## Information
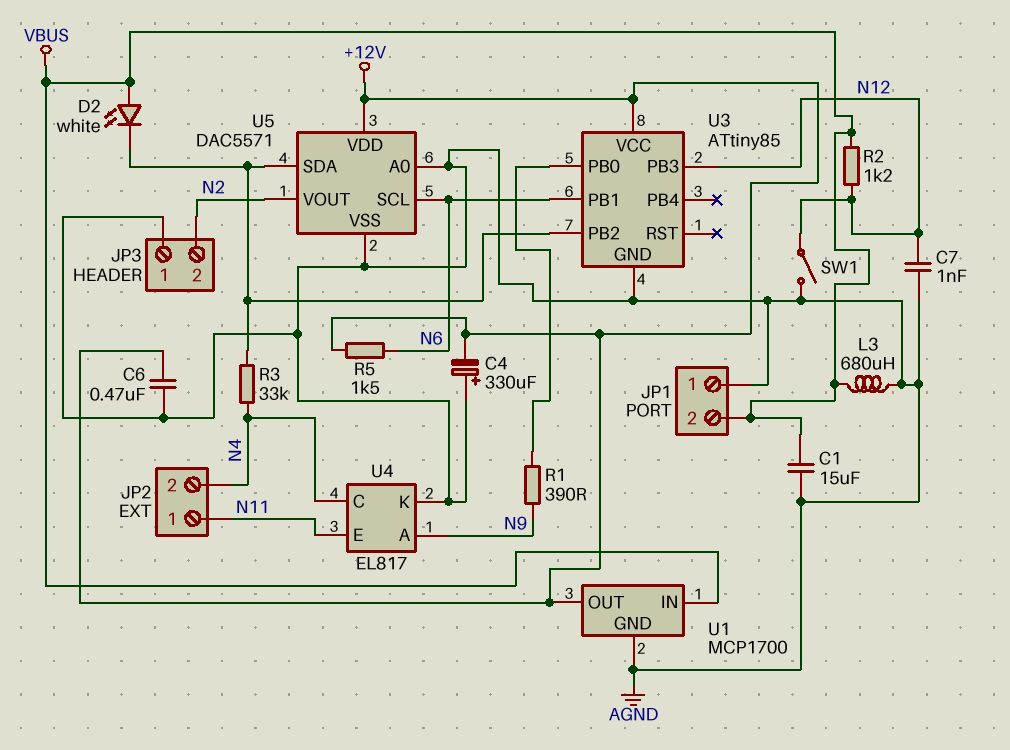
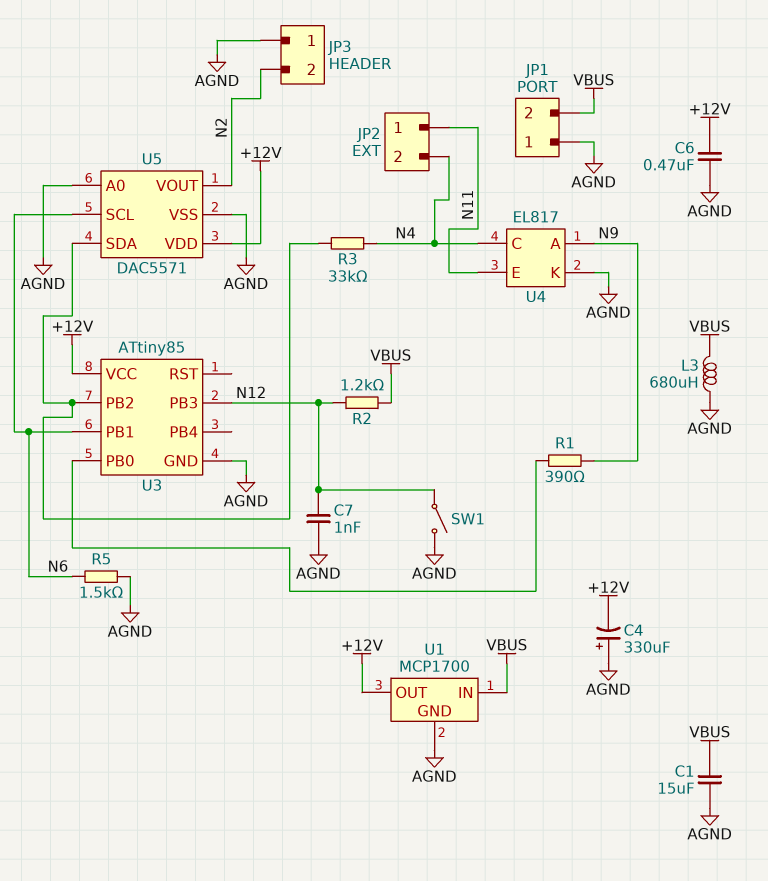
D2: LED white (A VBUS, K U3/PB2) -> none
R5: 1.5k (+12V, N6) -> 1.5k (AGND, N6)

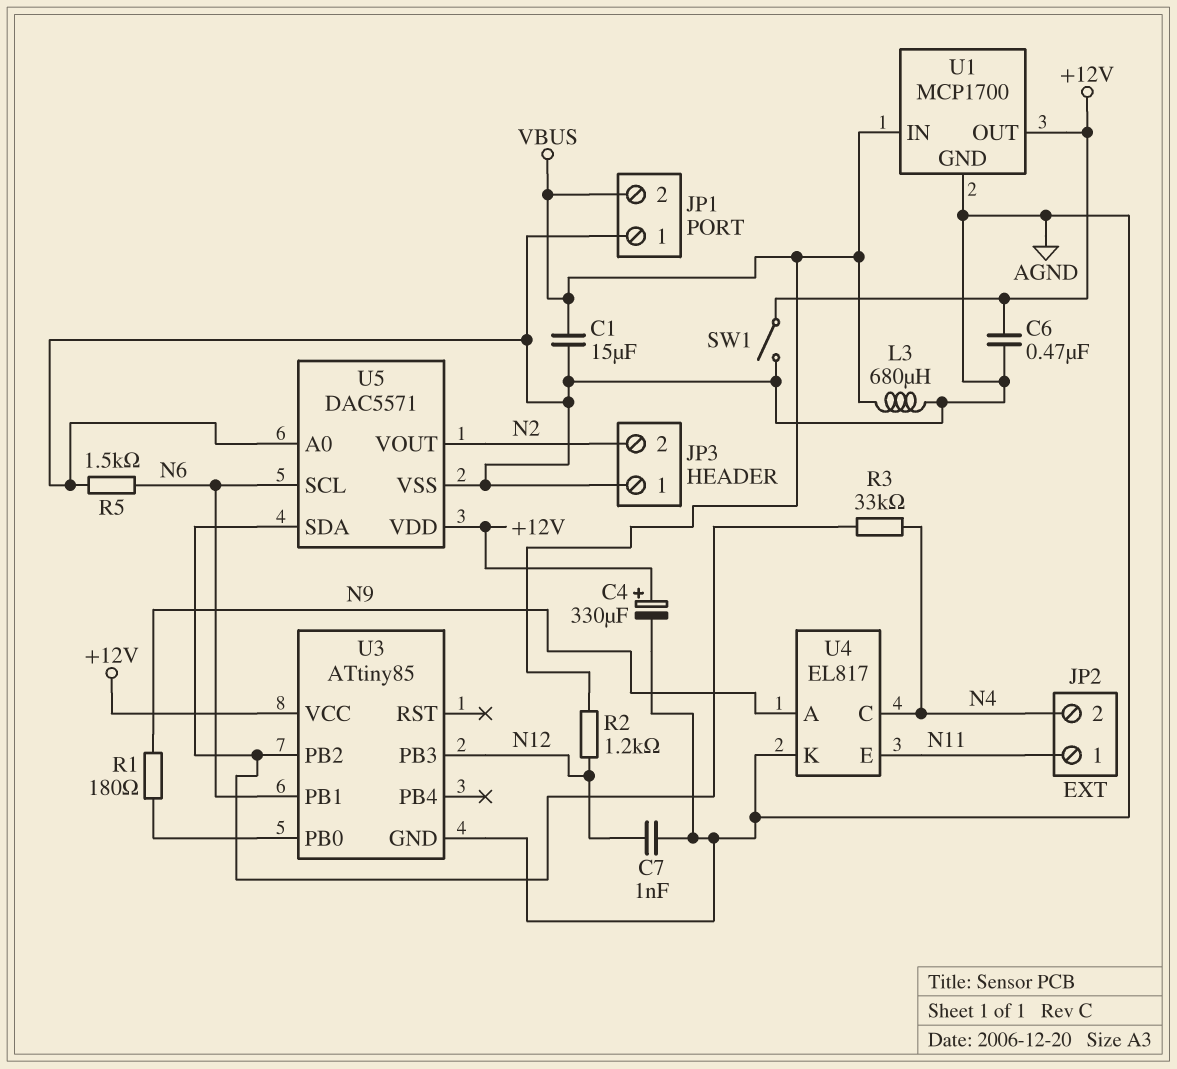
C4: 330uF (plus AGND, minus +12V) -> 330uF (plus +12V, minus AGND)
R1: 390 (N9, U3/PB0) -> 180 (N9, U3/PB0)
SW1: switch (AGND, N12) -> switch (+12V, AGND)

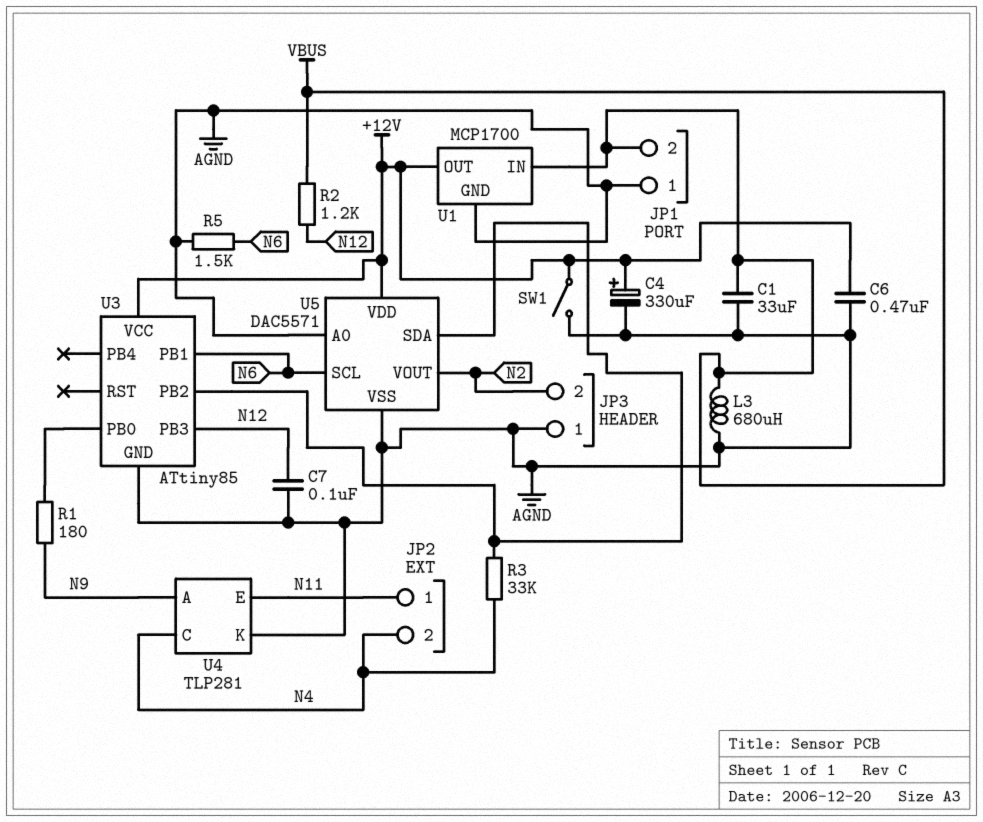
C1: 15uF (AGND, VBUS) -> 33uF (AGND, VBUS)
C7: 1nF (AGND, N12) -> 100nF (AGND, N12)
U4: EL817 -> TLP281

## Goal of the exercise
After identifying the lines above that contain "VBUS", copy each one.

## Solution for this exercise
D2: LED white (A VBUS, K U3/PB2) -> none
C1: 15uF (AGND, VBUS) -> 33uF (AGND, VBUS)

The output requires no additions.